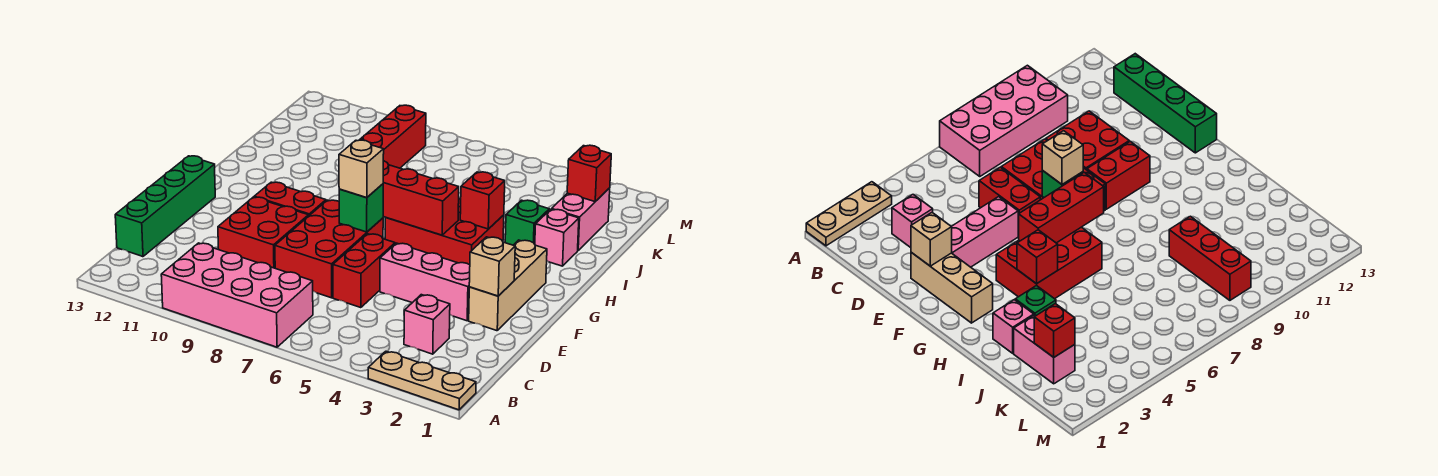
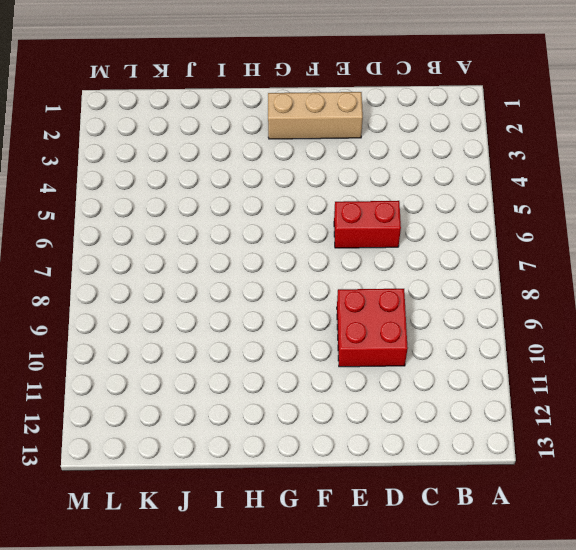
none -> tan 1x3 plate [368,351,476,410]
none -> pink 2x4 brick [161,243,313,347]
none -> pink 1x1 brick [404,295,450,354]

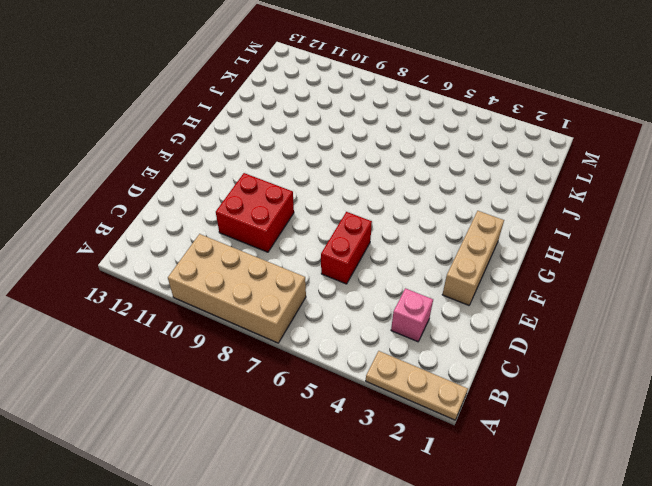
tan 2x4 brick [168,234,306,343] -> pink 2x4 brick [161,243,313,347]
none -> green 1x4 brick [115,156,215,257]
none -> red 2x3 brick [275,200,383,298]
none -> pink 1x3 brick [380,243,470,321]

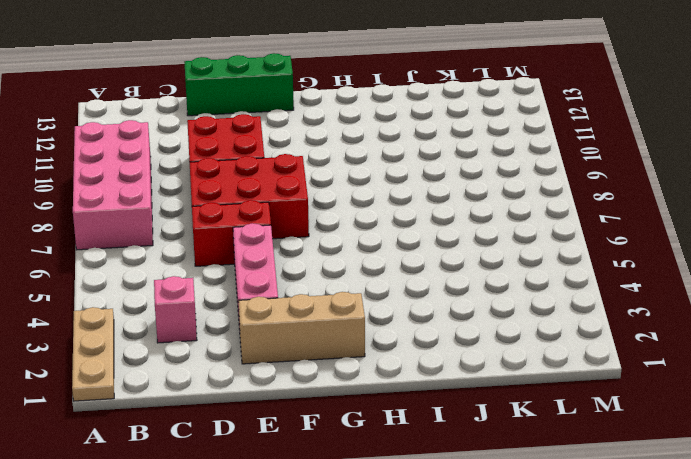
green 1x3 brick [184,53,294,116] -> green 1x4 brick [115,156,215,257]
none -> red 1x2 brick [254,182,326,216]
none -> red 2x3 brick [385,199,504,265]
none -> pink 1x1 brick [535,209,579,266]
=-=-=
Filter the records above and copy every line that contains the word "green".

RESULT FOR THIS TASK
none -> green 1x4 brick [115,156,215,257]
green 1x3 brick [184,53,294,116] -> green 1x4 brick [115,156,215,257]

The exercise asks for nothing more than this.